**Recorded information:**
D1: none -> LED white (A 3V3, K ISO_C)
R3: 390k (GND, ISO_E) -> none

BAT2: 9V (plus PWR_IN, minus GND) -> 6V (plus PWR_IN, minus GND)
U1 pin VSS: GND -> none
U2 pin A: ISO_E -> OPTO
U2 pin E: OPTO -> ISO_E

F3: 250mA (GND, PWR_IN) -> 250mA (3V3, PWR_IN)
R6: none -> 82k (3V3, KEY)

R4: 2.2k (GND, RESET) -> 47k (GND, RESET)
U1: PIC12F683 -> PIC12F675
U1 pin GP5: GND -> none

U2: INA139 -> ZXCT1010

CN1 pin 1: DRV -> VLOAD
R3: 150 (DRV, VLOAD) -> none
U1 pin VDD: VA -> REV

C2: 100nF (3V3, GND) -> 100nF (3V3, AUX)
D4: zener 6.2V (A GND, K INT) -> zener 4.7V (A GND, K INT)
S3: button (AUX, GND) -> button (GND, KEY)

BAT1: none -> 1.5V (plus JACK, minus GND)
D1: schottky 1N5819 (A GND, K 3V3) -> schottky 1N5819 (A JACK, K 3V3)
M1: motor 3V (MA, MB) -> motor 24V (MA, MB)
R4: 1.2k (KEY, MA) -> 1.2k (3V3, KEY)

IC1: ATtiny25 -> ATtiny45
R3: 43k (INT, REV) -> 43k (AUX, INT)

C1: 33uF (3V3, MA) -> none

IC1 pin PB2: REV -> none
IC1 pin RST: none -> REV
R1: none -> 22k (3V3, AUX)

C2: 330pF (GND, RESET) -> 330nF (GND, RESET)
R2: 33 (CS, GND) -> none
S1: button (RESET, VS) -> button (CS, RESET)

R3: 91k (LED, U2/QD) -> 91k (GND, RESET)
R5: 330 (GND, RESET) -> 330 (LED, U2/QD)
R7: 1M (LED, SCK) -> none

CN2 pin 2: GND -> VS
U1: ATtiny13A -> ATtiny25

**What the exercise asks:** Please show all lines from the entries that contain the word "JACK".

**Answer to the problem:**
BAT1: none -> 1.5V (plus JACK, minus GND)
D1: schottky 1N5819 (A GND, K 3V3) -> schottky 1N5819 (A JACK, K 3V3)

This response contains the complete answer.